◆ EXERCISE DETAILS
Retype the entries below word for word, leaving out every picture.

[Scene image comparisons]
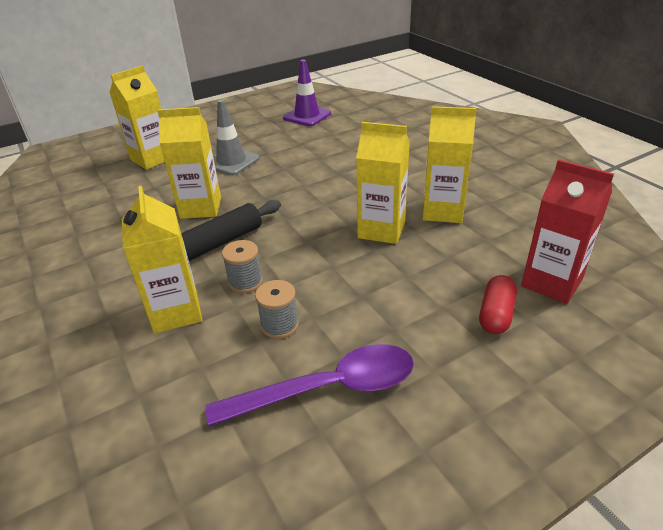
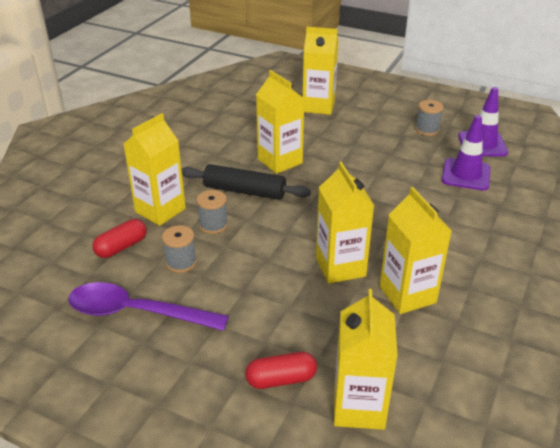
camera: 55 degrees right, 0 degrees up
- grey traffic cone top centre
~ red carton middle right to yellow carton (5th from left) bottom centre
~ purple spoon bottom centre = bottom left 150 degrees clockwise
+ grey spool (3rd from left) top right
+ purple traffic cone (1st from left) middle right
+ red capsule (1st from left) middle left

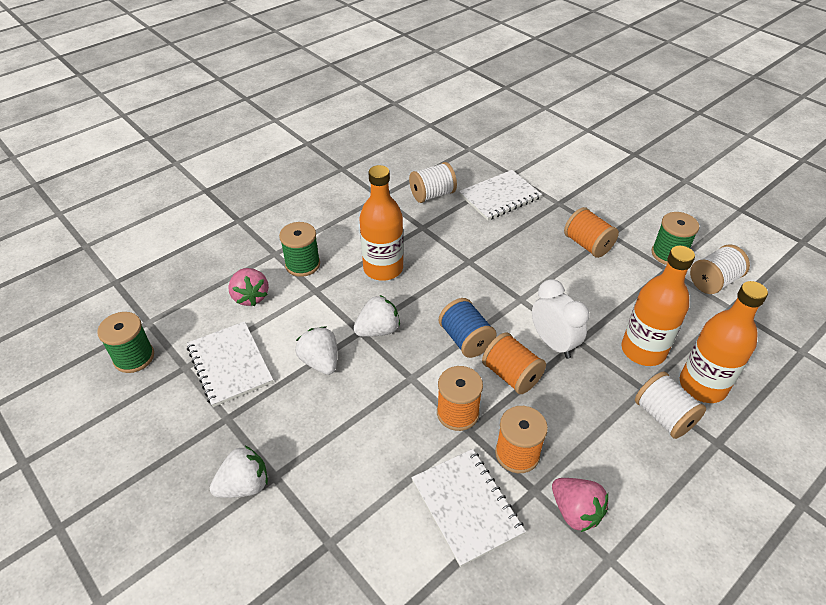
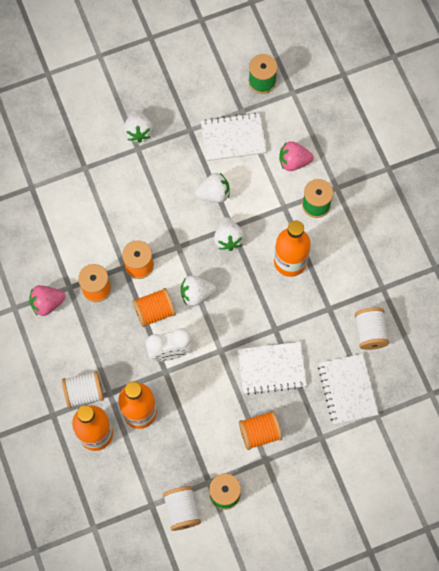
camera: 110 degrees right, 25 degrees up
~ blue spool centre to white strawberry (2nd from left) centre
~ white notebook (2nd from left) bottom centre to centre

◆ ANSWER BOX
camera: 55 degrees right, 0 degrees up
- grey traffic cone top centre
~ red carton middle right to yellow carton (5th from left) bottom centre
~ purple spoon bottom centre = bottom left 150 degrees clockwise
+ grey spool (3rd from left) top right
+ purple traffic cone (1st from left) middle right
+ red capsule (1st from left) middle left

camera: 110 degrees right, 25 degrees up
~ blue spool centre to white strawberry (2nd from left) centre
~ white notebook (2nd from left) bottom centre to centre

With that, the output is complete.